■ **Work order**:
Check each line of the entries. Copy the ones that contain the string "purple".

----- Records -----

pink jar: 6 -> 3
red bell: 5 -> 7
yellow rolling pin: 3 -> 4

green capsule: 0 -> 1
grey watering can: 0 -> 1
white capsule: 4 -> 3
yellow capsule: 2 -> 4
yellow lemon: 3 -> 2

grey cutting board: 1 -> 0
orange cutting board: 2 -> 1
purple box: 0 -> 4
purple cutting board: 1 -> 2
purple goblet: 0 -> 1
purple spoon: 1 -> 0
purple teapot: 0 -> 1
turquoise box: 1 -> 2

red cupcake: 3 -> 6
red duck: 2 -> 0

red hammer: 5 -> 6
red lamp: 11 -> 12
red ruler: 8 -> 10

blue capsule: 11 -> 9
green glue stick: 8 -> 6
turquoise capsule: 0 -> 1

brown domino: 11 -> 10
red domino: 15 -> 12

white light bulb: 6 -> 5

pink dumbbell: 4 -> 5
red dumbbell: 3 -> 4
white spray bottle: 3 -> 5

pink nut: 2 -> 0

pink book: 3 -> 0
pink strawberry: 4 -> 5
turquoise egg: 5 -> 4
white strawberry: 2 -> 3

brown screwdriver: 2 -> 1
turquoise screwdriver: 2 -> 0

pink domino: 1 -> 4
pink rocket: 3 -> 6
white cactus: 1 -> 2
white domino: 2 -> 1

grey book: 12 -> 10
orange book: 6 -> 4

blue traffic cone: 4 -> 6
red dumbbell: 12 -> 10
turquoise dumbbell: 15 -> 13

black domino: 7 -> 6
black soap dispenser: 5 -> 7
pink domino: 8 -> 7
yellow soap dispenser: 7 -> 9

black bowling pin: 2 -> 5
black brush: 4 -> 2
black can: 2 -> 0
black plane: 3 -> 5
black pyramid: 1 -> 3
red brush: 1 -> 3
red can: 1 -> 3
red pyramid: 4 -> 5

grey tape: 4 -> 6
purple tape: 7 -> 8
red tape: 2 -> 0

-----

■ **Solved exercise**:
purple box: 0 -> 4
purple cutting board: 1 -> 2
purple goblet: 0 -> 1
purple spoon: 1 -> 0
purple teapot: 0 -> 1
purple tape: 7 -> 8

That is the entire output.